** Exercise description **
Only one stretch of the records below is wanted: the lines from the one holding "second_place: [531, 17, 144, 48]" through the one holding "first_place: [435, 661, 82, 43]". Return it exactly, both ends included.

** Entries shown **

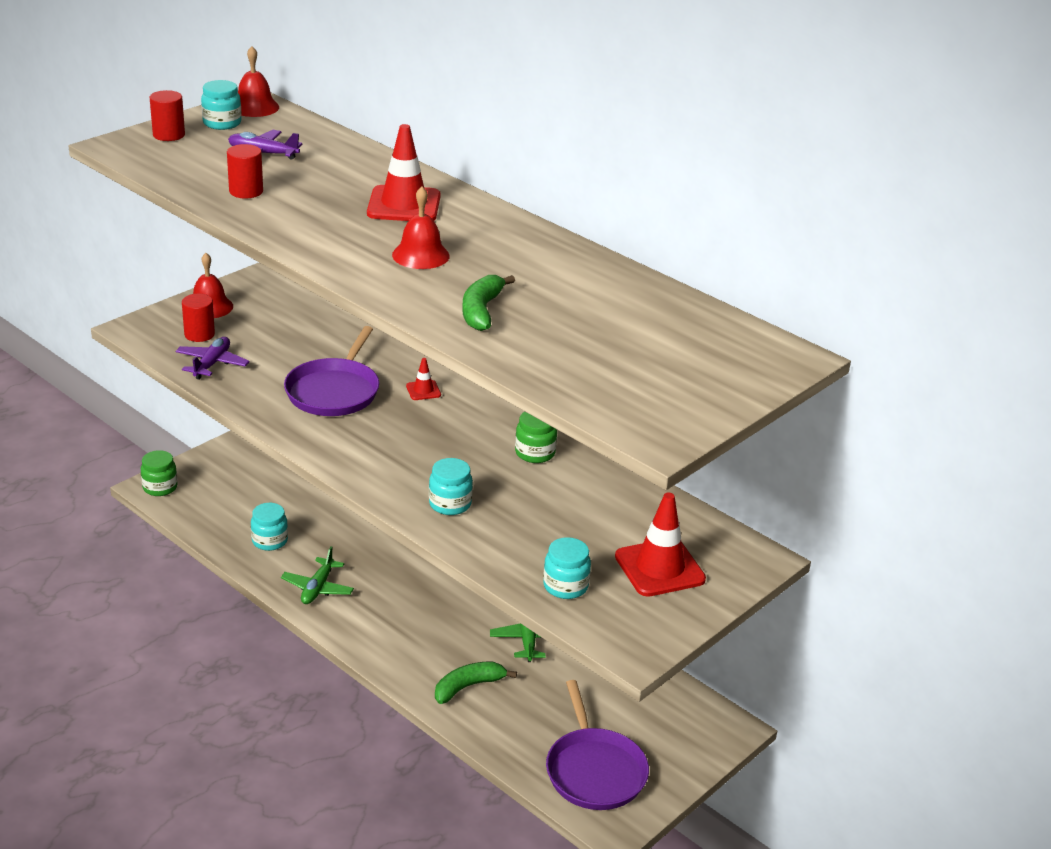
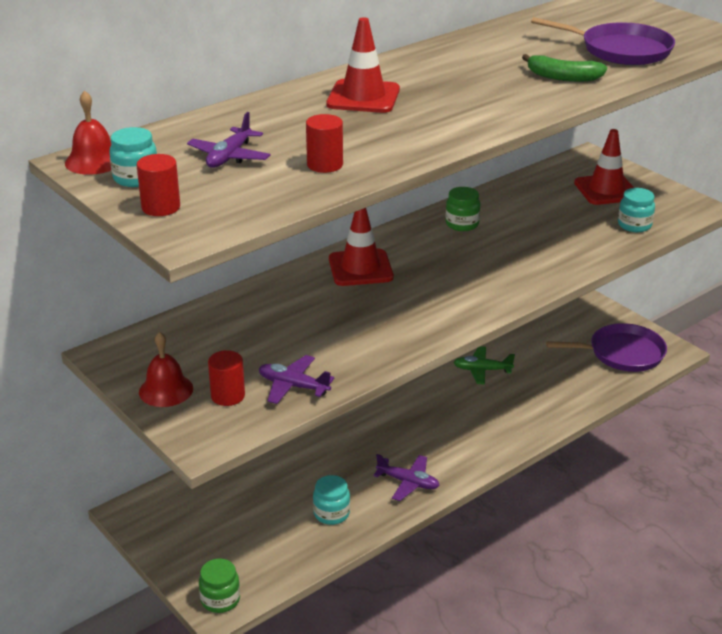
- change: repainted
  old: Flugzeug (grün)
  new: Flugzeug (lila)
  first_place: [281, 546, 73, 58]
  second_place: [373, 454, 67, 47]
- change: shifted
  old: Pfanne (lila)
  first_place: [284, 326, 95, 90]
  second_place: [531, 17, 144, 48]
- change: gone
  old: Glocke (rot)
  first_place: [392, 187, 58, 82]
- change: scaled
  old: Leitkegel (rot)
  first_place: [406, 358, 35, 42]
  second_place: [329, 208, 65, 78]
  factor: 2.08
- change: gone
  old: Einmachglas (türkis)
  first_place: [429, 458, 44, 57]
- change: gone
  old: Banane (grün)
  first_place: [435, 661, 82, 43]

* * *

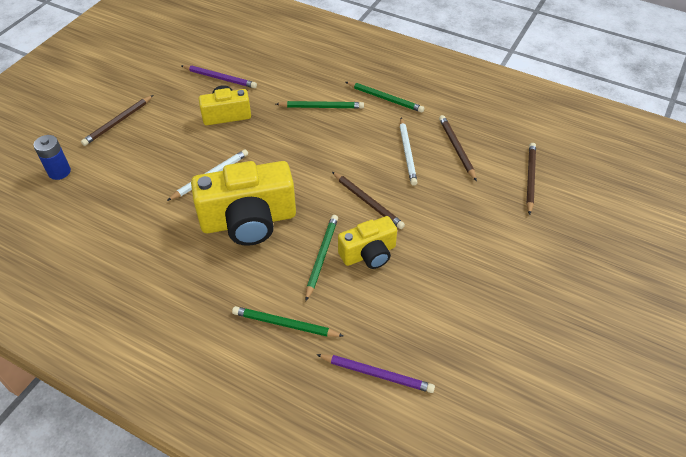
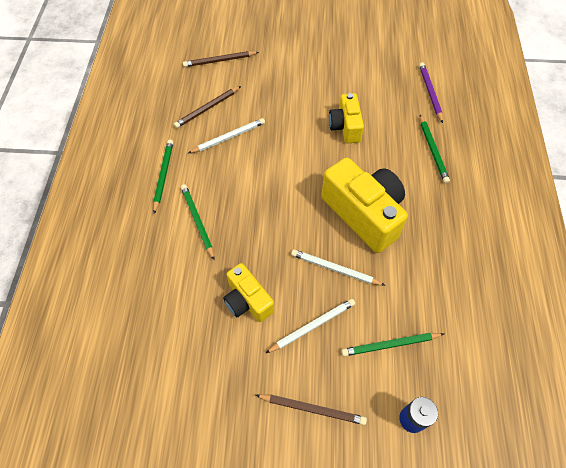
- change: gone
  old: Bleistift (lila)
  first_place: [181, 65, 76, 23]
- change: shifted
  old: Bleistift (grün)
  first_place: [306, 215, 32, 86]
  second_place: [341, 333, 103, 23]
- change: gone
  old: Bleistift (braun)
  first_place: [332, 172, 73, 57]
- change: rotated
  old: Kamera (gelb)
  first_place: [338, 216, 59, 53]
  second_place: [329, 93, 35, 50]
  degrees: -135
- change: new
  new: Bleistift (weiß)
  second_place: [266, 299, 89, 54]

** Exercise answer **
  second_place: [531, 17, 144, 48]
- change: gone
  old: Glocke (rot)
  first_place: [392, 187, 58, 82]
- change: scaled
  old: Leitkegel (rot)
  first_place: [406, 358, 35, 42]
  second_place: [329, 208, 65, 78]
  factor: 2.08
- change: gone
  old: Einmachglas (türkis)
  first_place: [429, 458, 44, 57]
- change: gone
  old: Banane (grün)
  first_place: [435, 661, 82, 43]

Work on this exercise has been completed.